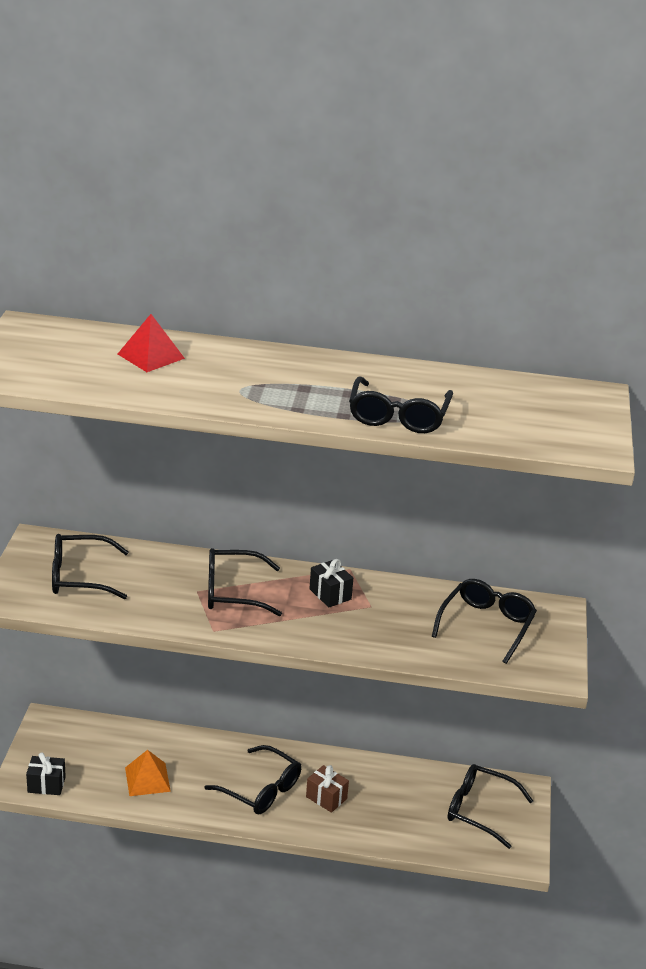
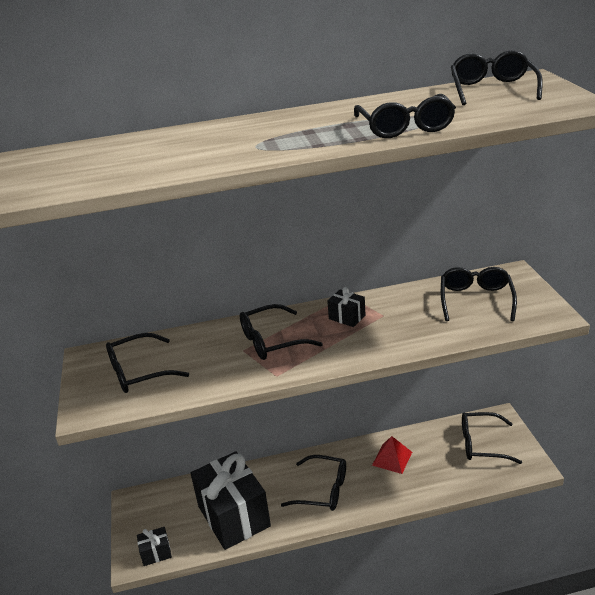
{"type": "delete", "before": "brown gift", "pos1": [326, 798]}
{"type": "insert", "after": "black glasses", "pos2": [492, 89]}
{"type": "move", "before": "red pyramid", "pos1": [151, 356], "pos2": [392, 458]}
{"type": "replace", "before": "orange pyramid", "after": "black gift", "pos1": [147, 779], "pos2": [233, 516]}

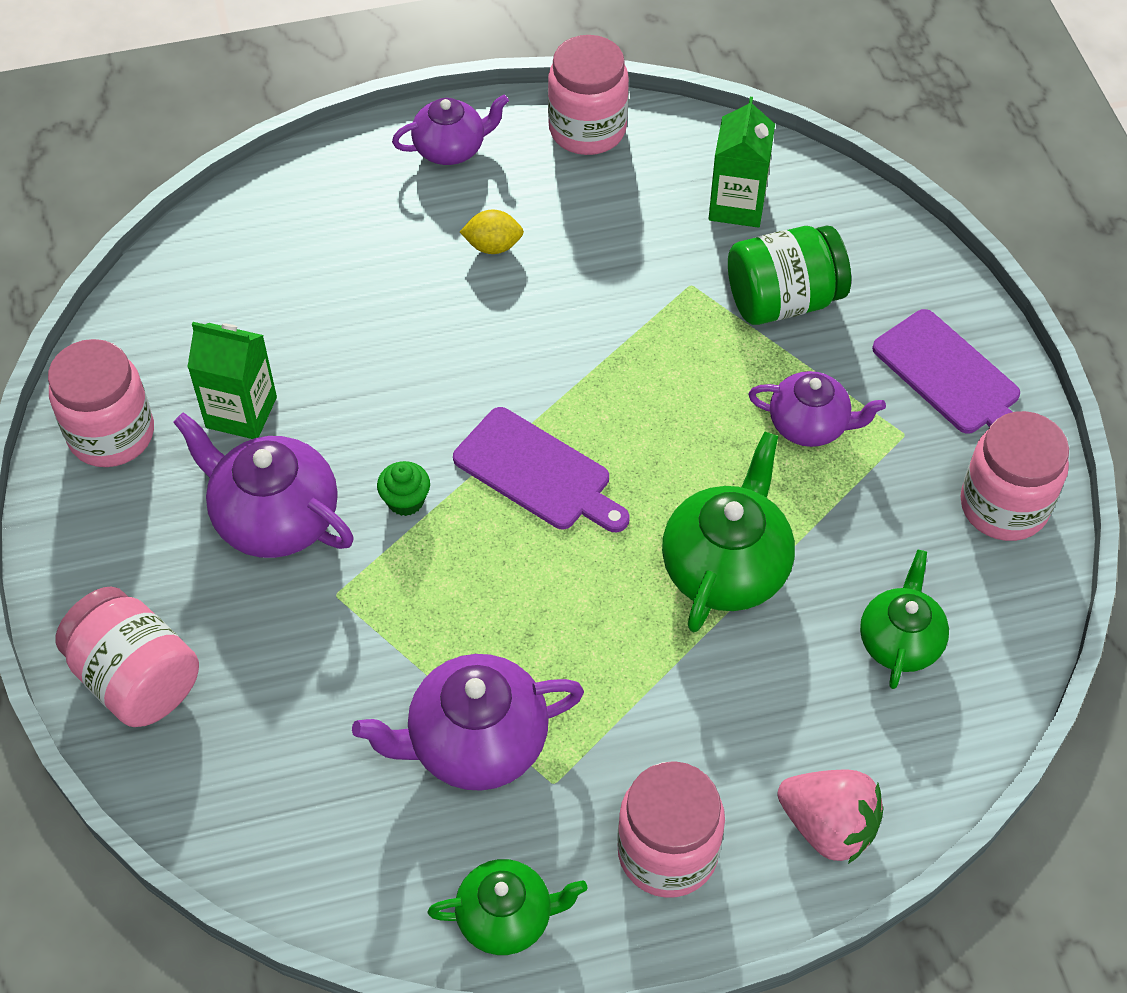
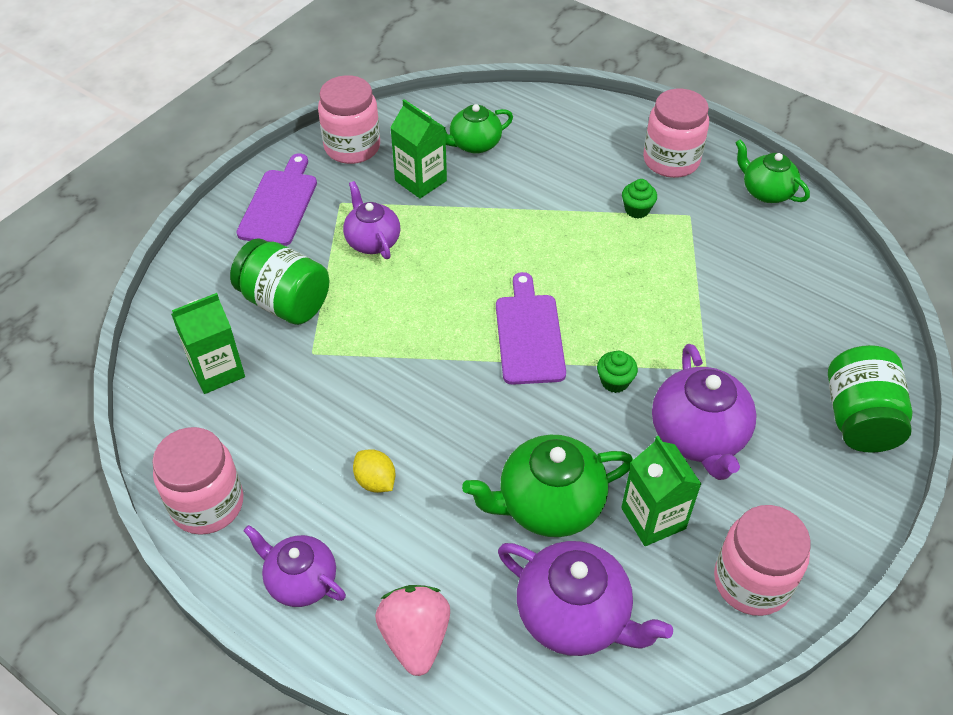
{"type": "insert", "after": "green carton", "pos2": [420, 181]}
{"type": "insert", "after": "green cupcake", "pos2": [637, 210]}
{"type": "move", "before": "purple teapot", "pos1": [475, 743], "pos2": [574, 615]}
{"type": "move", "before": "green teapot", "pos1": [726, 567], "pos2": [548, 504]}
{"type": "move", "before": "pink strawberry", "pos1": [828, 826], "pos2": [415, 638]}
{"type": "recolor", "before": "pink jar", "after": "green jar", "pos1": [136, 678], "pos2": [859, 418]}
○ ○ ○
**Work instructions:** In the copy, include no pictures; restate the listing above exactly.

**Result below:**
{"type": "delete", "before": "brown gift", "pos1": [326, 798]}
{"type": "insert", "after": "black glasses", "pos2": [492, 89]}
{"type": "move", "before": "red pyramid", "pos1": [151, 356], "pos2": [392, 458]}
{"type": "replace", "before": "orange pyramid", "after": "black gift", "pos1": [147, 779], "pos2": [233, 516]}

{"type": "insert", "after": "green carton", "pos2": [420, 181]}
{"type": "insert", "after": "green cupcake", "pos2": [637, 210]}
{"type": "move", "before": "purple teapot", "pos1": [475, 743], "pos2": [574, 615]}
{"type": "move", "before": "green teapot", "pos1": [726, 567], "pos2": [548, 504]}
{"type": "move", "before": "pink strawberry", "pos1": [828, 826], "pos2": [415, 638]}
{"type": "recolor", "before": "pink jar", "after": "green jar", "pos1": [136, 678], "pos2": [859, 418]}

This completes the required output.